Set out exactly, line by line, the stretch of data below that begins at the line containing "bookcase: (907, 551)" and ends at the line containing "bookcase: (954, 1802)", with both ends kept.

Input data>
%%

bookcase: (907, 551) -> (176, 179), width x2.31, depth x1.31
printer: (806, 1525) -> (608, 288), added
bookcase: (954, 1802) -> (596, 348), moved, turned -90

%%
%%

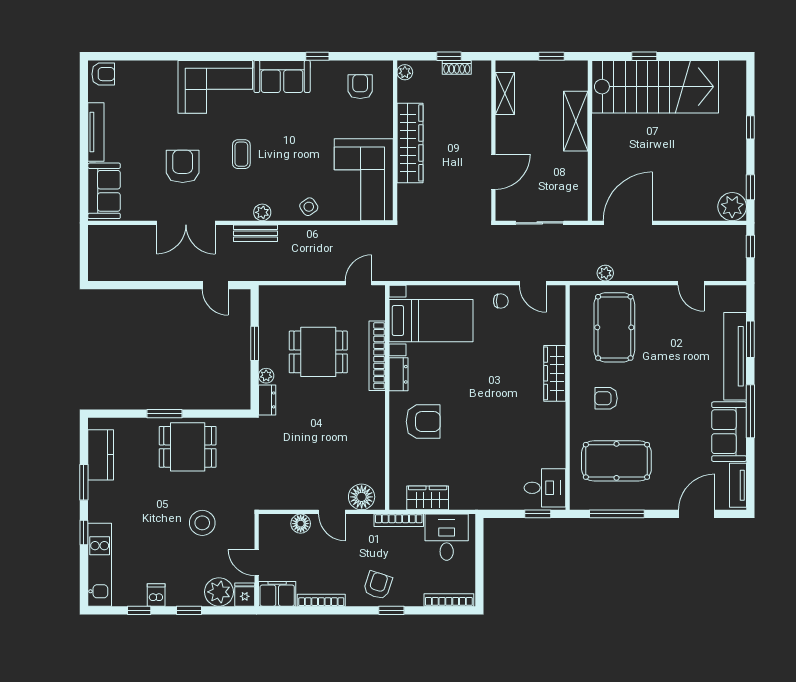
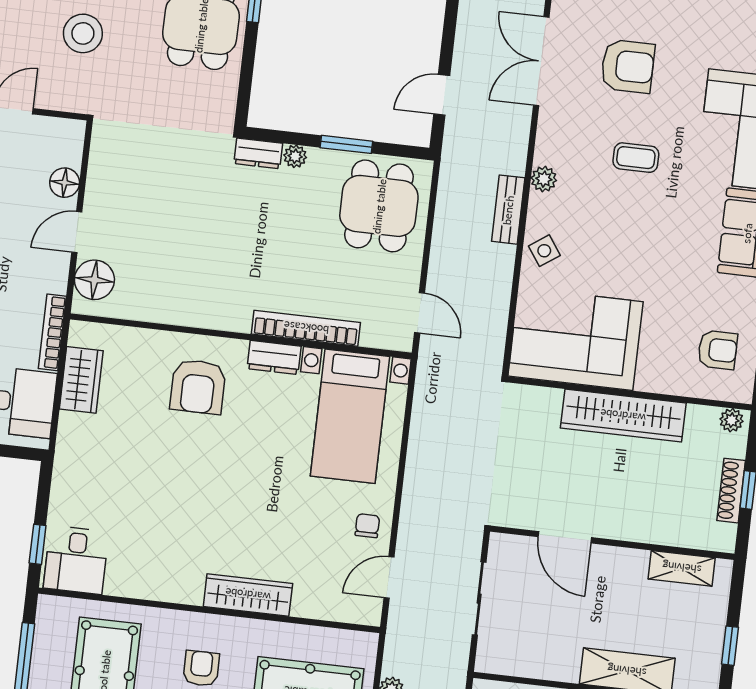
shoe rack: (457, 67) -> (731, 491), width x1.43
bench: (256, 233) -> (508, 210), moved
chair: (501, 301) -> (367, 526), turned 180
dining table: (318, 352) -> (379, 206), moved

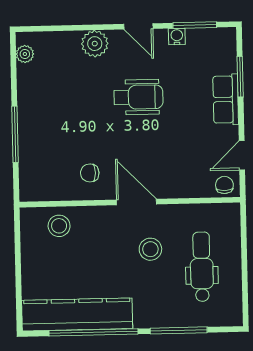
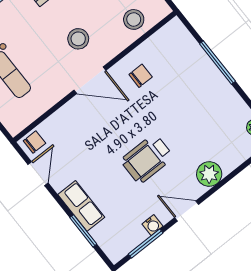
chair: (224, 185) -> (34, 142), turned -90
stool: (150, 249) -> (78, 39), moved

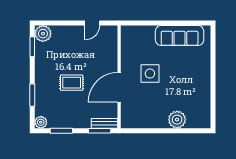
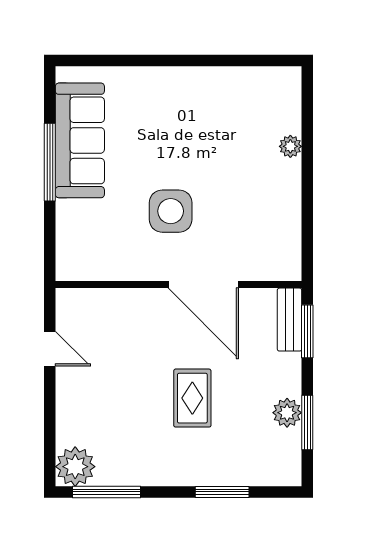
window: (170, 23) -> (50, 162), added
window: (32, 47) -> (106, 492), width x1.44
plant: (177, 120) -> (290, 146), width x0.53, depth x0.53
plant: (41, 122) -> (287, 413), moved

%%
%%

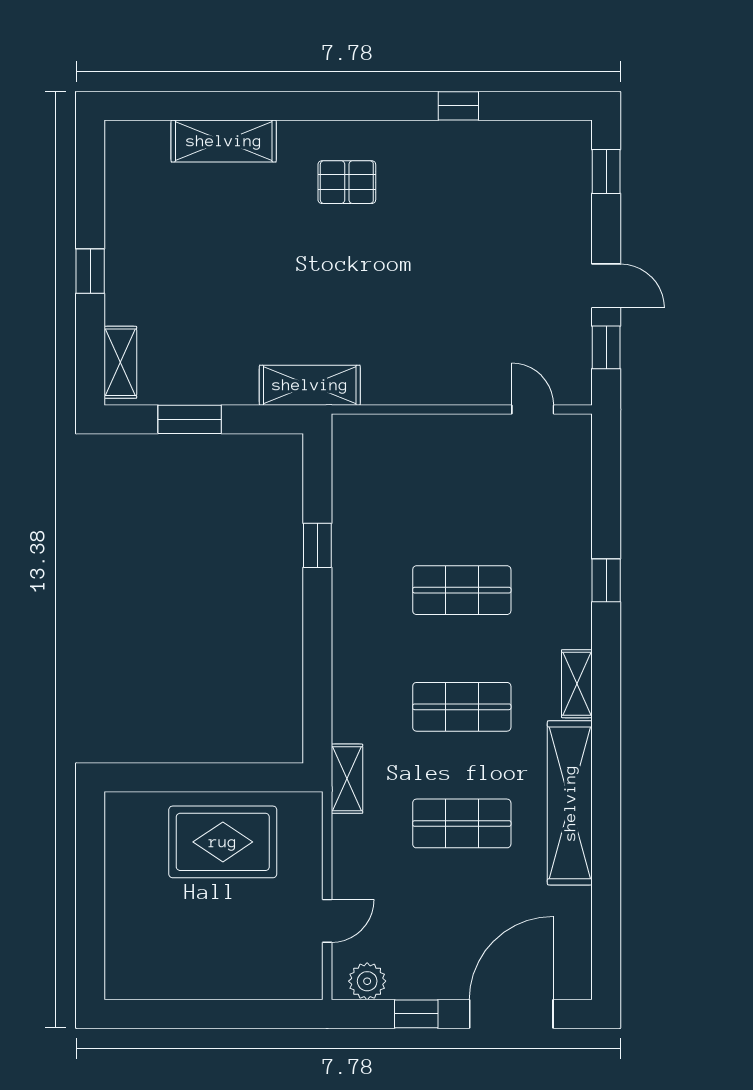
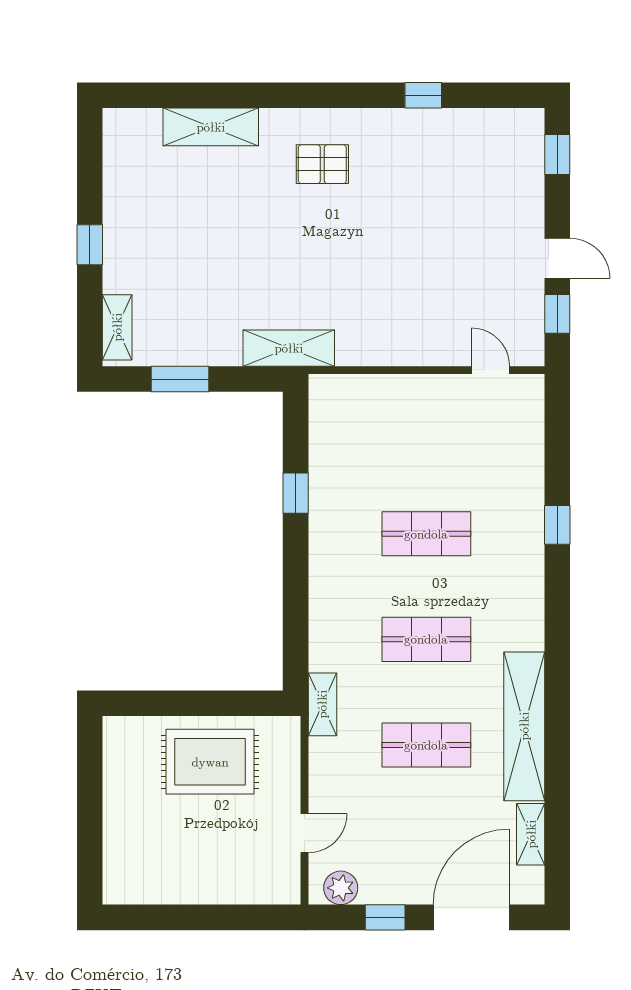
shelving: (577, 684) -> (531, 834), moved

%%

Output below>
bookcase: (907, 551) -> (176, 179), width x2.31, depth x1.31
printer: (806, 1525) -> (608, 288), added
bookcase: (954, 1802) -> (596, 348), moved, turned -90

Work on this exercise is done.